What to produce:
Write all of the entries out again exactly, but not the images.

>>>>

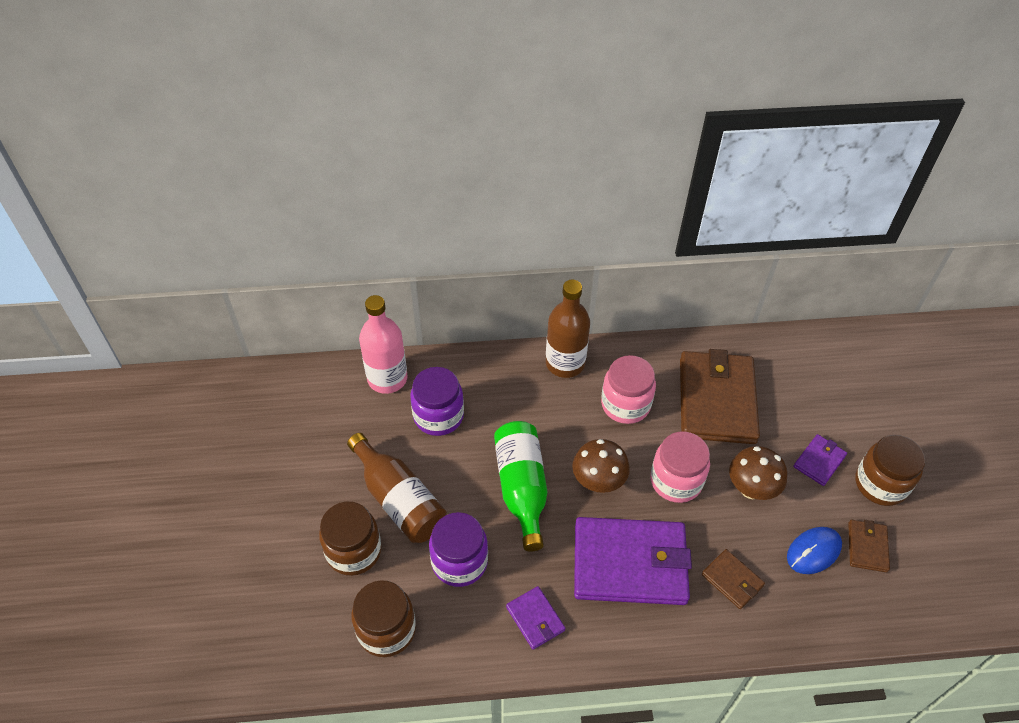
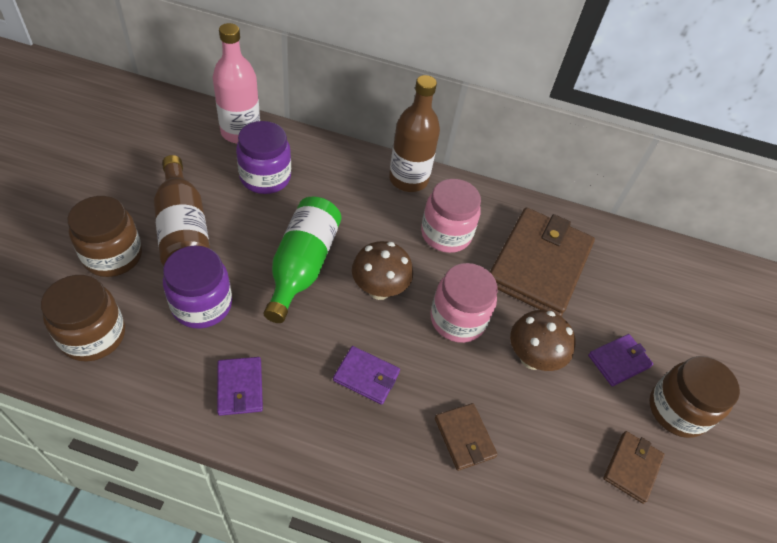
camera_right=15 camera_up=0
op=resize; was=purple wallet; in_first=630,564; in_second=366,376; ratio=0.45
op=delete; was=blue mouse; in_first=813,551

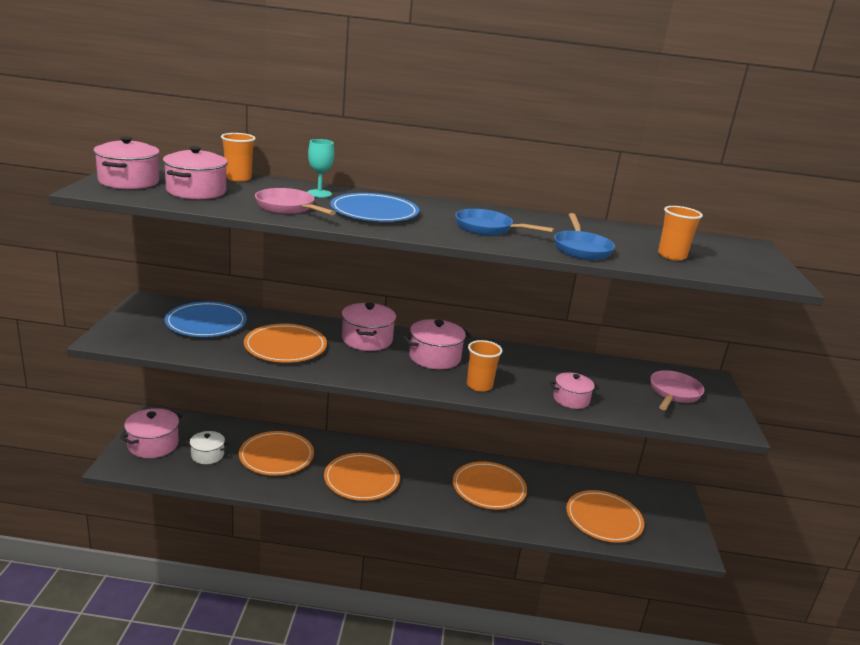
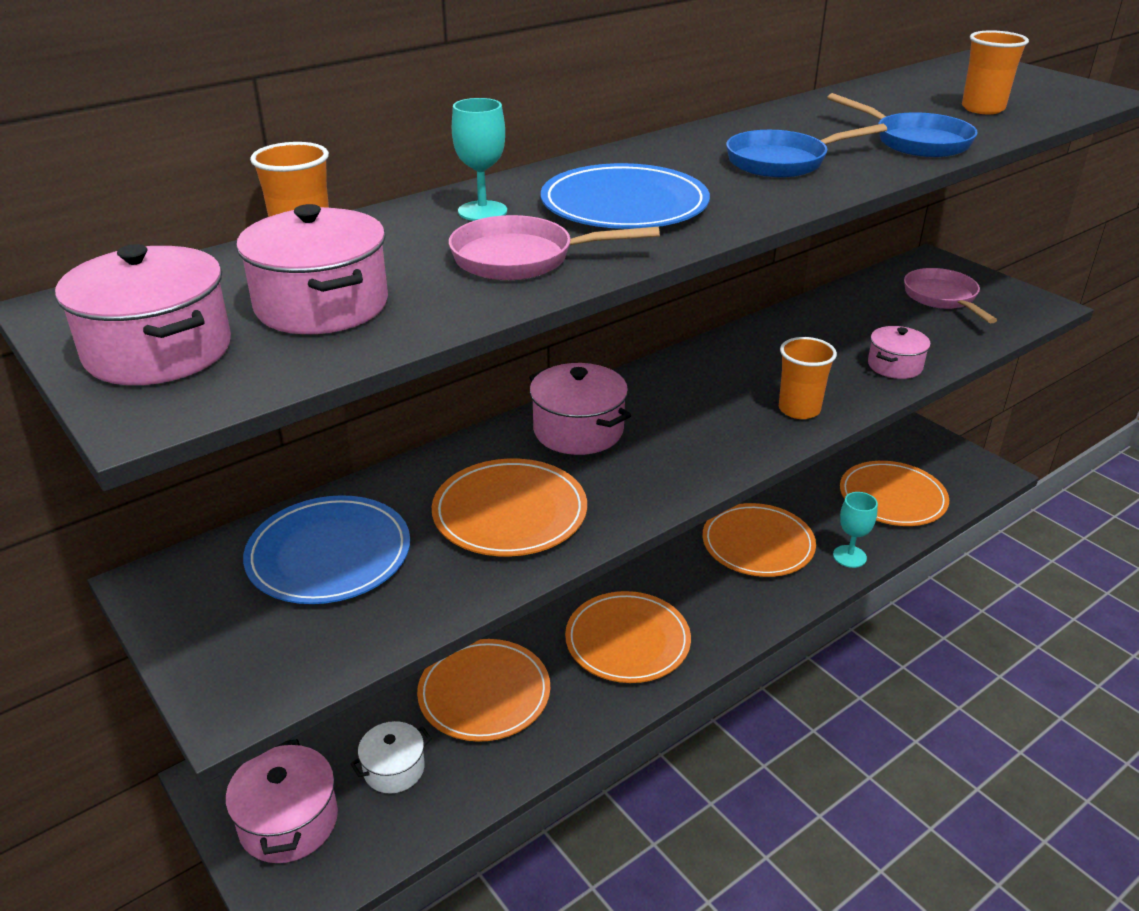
camera_right=-40 camera_up=10
op=delete; was=pink pot; in_first=434,357
op=insert; now=turquoise goblet; in_second=849,556

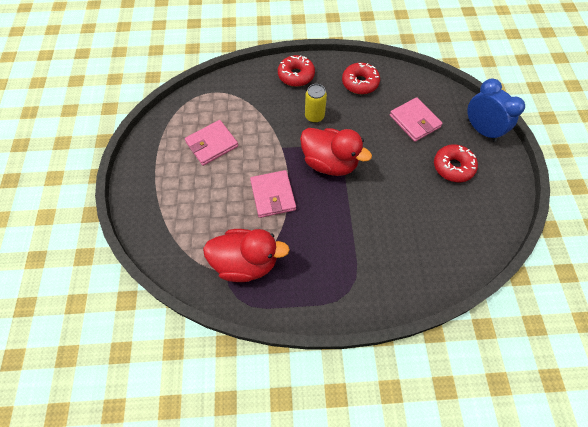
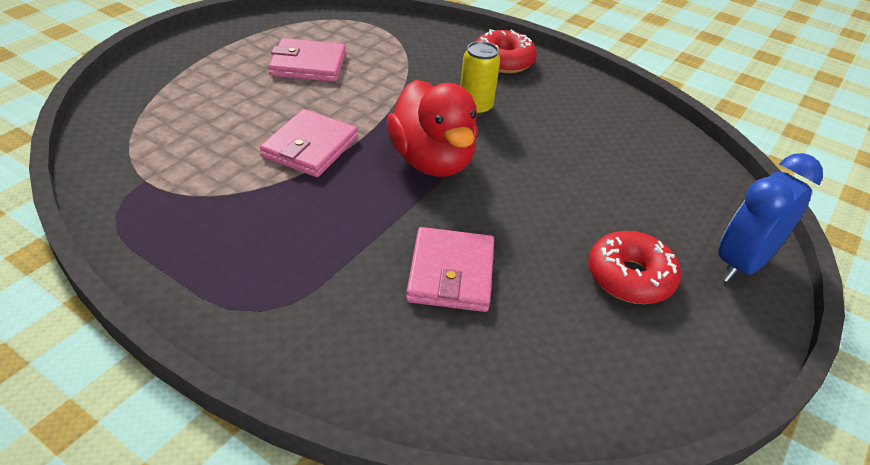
camera_right=35 camera_up=-20
op=delete; was=red donut; in_first=360,83
op=rotate; was=blue clock; in_first=481,130; in_second=742,263; clockwise=-135
op=move; was=pink wallet; in_first=414,121; in_second=451,273
op=delete; was=red duck; in_first=246,262

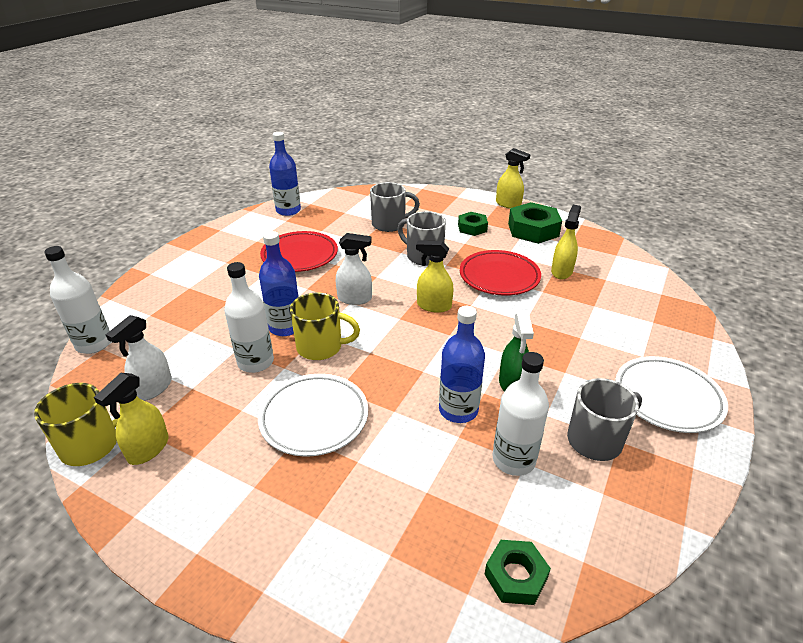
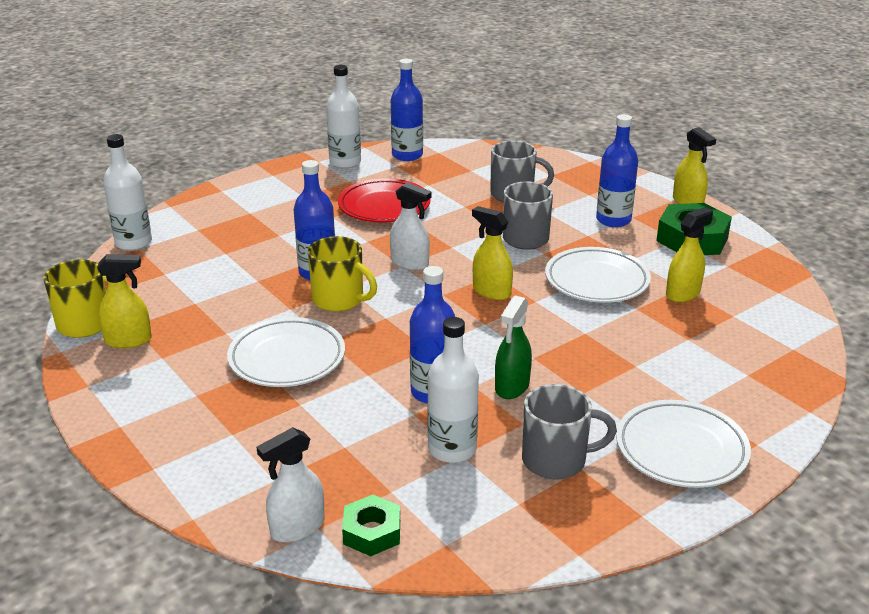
camera_right=25 camera_up=-5
op=replace; was=green nut; now=blue bottle; in_first=472,228; in_second=613,220
op=recolor; was=red plate; now=white plate; in_first=499,277; in_second=596,281
op=move; was=white bottle; in_first=255,362; in_second=345,162
op=move; was=white spray bottle; in_first=153,388; in_second=297,527
op=rotate; was=yellow spray bottle; in_first=148,449; in_second=128,340; clockwise=-150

<<<<

Task result:
camera_right=15 camera_up=0
op=resize; was=purple wallet; in_first=630,564; in_second=366,376; ratio=0.45
op=delete; was=blue mouse; in_first=813,551

camera_right=-40 camera_up=10
op=delete; was=pink pot; in_first=434,357
op=insert; now=turquoise goblet; in_second=849,556

camera_right=35 camera_up=-20
op=delete; was=red donut; in_first=360,83
op=rotate; was=blue clock; in_first=481,130; in_second=742,263; clockwise=-135
op=move; was=pink wallet; in_first=414,121; in_second=451,273
op=delete; was=red duck; in_first=246,262

camera_right=25 camera_up=-5
op=replace; was=green nut; now=blue bottle; in_first=472,228; in_second=613,220
op=recolor; was=red plate; now=white plate; in_first=499,277; in_second=596,281
op=move; was=white bottle; in_first=255,362; in_second=345,162
op=move; was=white spray bottle; in_first=153,388; in_second=297,527
op=rotate; was=yellow spray bottle; in_first=148,449; in_second=128,340; clockwise=-150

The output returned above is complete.